Every line from the start of the records below to the line containing "STEPPER pin IN4: D2 -> D1" should be retyped exactly, that line included, and no others.

[Items from a data source]
--- START ---

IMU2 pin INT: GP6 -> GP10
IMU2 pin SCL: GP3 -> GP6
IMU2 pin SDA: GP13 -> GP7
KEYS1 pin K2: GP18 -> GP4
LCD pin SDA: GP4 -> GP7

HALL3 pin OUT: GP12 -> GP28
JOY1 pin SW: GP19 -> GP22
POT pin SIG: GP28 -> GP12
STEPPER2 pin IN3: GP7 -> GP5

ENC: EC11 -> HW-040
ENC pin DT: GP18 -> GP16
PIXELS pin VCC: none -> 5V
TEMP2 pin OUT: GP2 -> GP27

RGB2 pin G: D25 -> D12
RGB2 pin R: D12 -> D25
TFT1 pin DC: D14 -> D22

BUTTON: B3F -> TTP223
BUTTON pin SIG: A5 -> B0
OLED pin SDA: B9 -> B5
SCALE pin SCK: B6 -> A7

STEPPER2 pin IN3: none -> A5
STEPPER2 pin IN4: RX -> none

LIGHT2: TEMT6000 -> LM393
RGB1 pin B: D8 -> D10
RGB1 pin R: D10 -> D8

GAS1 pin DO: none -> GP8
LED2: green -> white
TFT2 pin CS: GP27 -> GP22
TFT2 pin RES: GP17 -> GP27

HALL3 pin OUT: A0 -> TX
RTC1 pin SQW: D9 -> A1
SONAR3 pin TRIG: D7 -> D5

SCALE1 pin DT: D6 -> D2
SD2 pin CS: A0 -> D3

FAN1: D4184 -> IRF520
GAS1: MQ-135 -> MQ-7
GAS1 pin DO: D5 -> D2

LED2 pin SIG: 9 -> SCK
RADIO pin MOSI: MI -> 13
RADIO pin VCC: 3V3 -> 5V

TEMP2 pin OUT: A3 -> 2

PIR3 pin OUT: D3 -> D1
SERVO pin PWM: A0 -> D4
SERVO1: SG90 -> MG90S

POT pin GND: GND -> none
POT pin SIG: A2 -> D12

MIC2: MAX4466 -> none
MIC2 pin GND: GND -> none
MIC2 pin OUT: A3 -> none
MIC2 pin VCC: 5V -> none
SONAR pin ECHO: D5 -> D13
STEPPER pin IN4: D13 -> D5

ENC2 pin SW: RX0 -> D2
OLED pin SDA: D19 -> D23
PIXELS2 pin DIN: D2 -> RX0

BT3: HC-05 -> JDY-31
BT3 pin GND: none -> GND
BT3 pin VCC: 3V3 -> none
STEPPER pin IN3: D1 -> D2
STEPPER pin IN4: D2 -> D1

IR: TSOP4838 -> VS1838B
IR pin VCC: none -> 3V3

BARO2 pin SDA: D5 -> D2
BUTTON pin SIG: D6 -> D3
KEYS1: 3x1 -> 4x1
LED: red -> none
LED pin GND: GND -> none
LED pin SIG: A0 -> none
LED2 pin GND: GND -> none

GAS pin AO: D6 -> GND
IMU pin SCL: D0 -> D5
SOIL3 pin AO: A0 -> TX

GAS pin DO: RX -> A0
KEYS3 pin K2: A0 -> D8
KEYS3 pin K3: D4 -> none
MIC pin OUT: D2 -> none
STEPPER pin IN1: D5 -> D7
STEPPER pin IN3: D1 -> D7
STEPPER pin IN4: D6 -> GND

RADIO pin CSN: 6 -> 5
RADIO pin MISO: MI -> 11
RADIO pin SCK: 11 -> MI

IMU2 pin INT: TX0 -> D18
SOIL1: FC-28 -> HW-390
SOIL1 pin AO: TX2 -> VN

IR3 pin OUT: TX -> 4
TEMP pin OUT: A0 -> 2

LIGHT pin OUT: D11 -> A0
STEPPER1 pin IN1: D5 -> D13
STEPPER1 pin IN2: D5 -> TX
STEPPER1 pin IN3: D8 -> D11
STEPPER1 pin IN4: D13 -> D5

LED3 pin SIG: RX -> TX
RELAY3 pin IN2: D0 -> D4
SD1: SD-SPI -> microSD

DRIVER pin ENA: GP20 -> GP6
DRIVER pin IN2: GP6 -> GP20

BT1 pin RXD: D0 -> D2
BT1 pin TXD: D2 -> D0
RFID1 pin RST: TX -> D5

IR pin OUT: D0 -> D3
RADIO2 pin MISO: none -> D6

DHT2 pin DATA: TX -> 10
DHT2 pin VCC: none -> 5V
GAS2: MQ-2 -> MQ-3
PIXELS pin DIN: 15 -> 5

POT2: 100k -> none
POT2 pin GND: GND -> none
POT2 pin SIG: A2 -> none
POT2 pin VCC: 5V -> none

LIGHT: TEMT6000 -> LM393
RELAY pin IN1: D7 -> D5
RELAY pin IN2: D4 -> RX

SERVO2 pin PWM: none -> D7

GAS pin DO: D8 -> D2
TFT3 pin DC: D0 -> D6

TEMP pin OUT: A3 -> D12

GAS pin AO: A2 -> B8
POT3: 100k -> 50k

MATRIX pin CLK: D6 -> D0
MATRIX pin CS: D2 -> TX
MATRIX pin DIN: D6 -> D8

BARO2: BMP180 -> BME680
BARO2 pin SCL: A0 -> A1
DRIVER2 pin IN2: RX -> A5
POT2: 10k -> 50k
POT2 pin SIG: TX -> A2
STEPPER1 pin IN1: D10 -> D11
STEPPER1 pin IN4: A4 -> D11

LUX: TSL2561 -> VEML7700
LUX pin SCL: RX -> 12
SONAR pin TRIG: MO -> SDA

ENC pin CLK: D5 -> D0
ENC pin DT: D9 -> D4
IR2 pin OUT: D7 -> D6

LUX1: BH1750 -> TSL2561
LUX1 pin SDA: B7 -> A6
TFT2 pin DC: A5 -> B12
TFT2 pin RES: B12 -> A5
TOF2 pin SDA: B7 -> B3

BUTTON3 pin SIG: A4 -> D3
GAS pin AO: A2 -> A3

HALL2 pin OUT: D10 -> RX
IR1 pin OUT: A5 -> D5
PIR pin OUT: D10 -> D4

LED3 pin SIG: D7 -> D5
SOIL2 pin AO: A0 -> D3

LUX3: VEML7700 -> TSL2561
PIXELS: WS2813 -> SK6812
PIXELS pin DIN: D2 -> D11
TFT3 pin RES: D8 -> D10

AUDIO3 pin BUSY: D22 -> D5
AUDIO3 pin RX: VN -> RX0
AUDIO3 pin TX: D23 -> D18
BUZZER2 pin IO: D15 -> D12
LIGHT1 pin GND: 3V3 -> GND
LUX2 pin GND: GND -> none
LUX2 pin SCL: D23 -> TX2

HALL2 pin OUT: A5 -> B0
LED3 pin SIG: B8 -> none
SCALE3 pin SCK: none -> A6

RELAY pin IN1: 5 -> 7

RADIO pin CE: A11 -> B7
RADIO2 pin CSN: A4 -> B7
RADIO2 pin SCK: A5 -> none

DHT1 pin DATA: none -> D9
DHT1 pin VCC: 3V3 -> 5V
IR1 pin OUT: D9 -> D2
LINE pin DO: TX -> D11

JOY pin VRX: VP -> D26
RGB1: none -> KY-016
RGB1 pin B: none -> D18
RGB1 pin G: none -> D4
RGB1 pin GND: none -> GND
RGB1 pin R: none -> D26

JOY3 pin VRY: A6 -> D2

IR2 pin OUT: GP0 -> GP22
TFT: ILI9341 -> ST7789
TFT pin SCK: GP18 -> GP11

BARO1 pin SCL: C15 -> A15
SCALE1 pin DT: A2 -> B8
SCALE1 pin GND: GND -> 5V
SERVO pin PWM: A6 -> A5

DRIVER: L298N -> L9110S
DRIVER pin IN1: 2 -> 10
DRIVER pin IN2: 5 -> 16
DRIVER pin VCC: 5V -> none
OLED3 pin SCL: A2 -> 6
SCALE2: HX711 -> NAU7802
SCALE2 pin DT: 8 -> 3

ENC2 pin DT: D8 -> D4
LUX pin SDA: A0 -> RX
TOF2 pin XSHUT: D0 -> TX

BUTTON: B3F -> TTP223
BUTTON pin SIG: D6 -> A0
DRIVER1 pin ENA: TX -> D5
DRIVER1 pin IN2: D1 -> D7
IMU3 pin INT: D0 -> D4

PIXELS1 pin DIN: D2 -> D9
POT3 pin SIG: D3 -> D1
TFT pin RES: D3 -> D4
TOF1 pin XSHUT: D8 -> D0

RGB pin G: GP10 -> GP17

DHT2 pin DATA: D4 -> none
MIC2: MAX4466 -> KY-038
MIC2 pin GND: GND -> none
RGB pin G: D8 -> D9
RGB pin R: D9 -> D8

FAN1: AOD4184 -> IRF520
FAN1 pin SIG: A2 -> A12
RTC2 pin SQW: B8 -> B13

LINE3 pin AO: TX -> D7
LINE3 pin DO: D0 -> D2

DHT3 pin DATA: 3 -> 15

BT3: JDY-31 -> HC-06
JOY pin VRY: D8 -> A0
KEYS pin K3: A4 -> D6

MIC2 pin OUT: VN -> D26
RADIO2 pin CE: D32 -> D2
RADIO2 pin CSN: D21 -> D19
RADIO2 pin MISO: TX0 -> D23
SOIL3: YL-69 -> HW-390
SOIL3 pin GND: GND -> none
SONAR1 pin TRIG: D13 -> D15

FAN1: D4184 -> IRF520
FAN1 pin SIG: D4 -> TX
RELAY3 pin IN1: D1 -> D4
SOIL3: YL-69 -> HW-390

--- END ---

(Solved exercise)
IMU2 pin INT: GP6 -> GP10
IMU2 pin SCL: GP3 -> GP6
IMU2 pin SDA: GP13 -> GP7
KEYS1 pin K2: GP18 -> GP4
LCD pin SDA: GP4 -> GP7

HALL3 pin OUT: GP12 -> GP28
JOY1 pin SW: GP19 -> GP22
POT pin SIG: GP28 -> GP12
STEPPER2 pin IN3: GP7 -> GP5

ENC: EC11 -> HW-040
ENC pin DT: GP18 -> GP16
PIXELS pin VCC: none -> 5V
TEMP2 pin OUT: GP2 -> GP27

RGB2 pin G: D25 -> D12
RGB2 pin R: D12 -> D25
TFT1 pin DC: D14 -> D22

BUTTON: B3F -> TTP223
BUTTON pin SIG: A5 -> B0
OLED pin SDA: B9 -> B5
SCALE pin SCK: B6 -> A7

STEPPER2 pin IN3: none -> A5
STEPPER2 pin IN4: RX -> none

LIGHT2: TEMT6000 -> LM393
RGB1 pin B: D8 -> D10
RGB1 pin R: D10 -> D8

GAS1 pin DO: none -> GP8
LED2: green -> white
TFT2 pin CS: GP27 -> GP22
TFT2 pin RES: GP17 -> GP27

HALL3 pin OUT: A0 -> TX
RTC1 pin SQW: D9 -> A1
SONAR3 pin TRIG: D7 -> D5

SCALE1 pin DT: D6 -> D2
SD2 pin CS: A0 -> D3

FAN1: D4184 -> IRF520
GAS1: MQ-135 -> MQ-7
GAS1 pin DO: D5 -> D2

LED2 pin SIG: 9 -> SCK
RADIO pin MOSI: MI -> 13
RADIO pin VCC: 3V3 -> 5V

TEMP2 pin OUT: A3 -> 2

PIR3 pin OUT: D3 -> D1
SERVO pin PWM: A0 -> D4
SERVO1: SG90 -> MG90S

POT pin GND: GND -> none
POT pin SIG: A2 -> D12

MIC2: MAX4466 -> none
MIC2 pin GND: GND -> none
MIC2 pin OUT: A3 -> none
MIC2 pin VCC: 5V -> none
SONAR pin ECHO: D5 -> D13
STEPPER pin IN4: D13 -> D5

ENC2 pin SW: RX0 -> D2
OLED pin SDA: D19 -> D23
PIXELS2 pin DIN: D2 -> RX0

BT3: HC-05 -> JDY-31
BT3 pin GND: none -> GND
BT3 pin VCC: 3V3 -> none
STEPPER pin IN3: D1 -> D2
STEPPER pin IN4: D2 -> D1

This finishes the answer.